Aim of the exercise » Return only the count of lines in the listing below where the word "white" appears.

Record set »
########################################

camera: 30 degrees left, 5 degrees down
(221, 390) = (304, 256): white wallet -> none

########################################

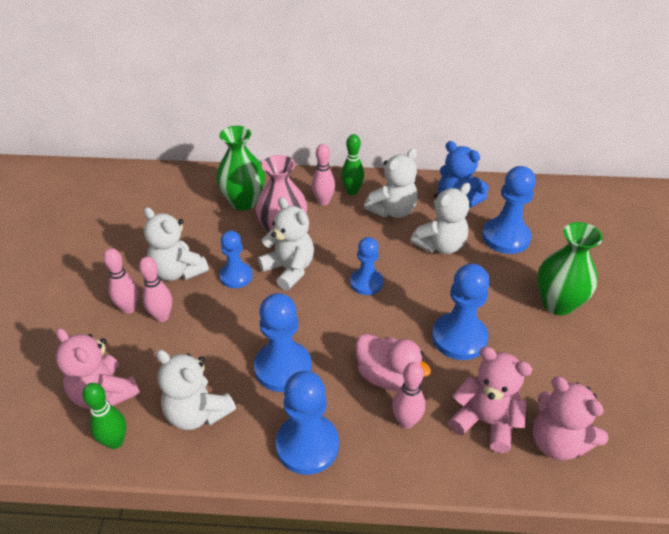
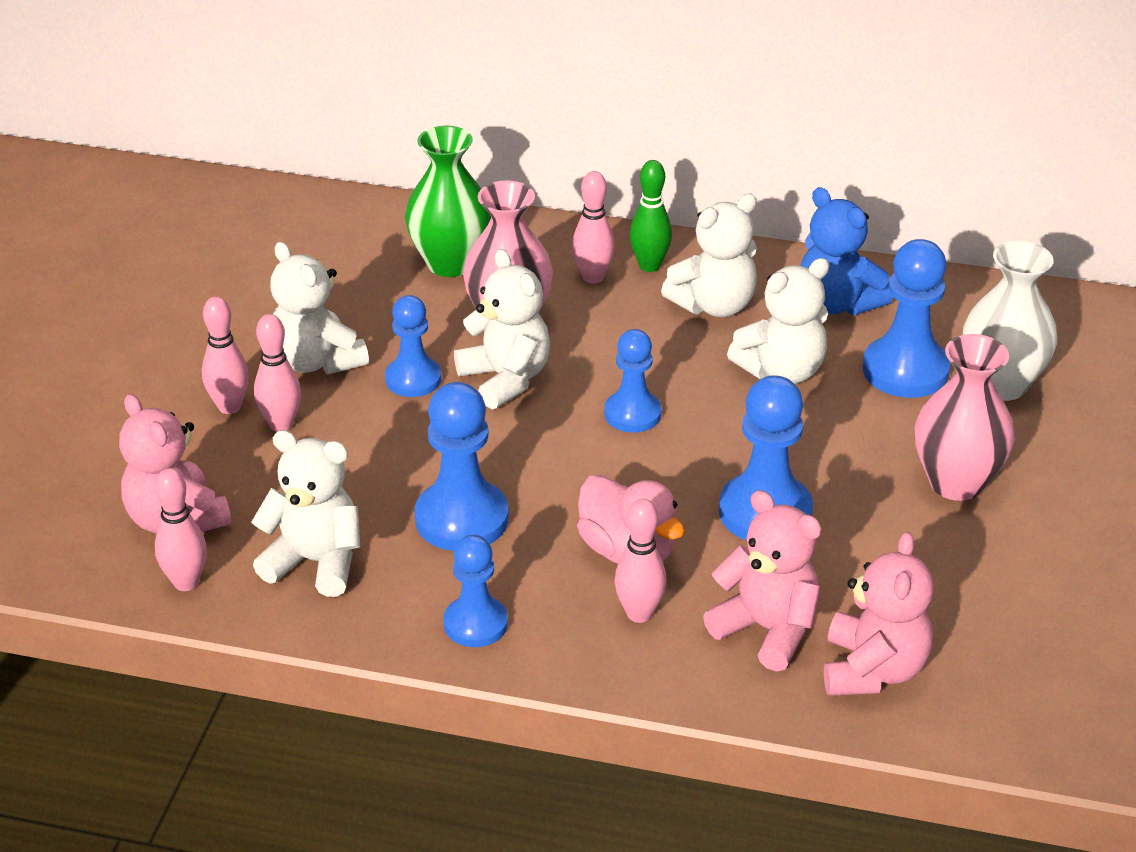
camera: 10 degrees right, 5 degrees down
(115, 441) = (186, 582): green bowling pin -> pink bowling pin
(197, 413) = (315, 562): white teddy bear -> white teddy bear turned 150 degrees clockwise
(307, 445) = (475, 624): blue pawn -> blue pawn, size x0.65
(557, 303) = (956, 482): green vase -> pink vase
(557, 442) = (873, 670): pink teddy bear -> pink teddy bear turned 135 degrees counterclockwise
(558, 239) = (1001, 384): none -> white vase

########################################

Final answer » 3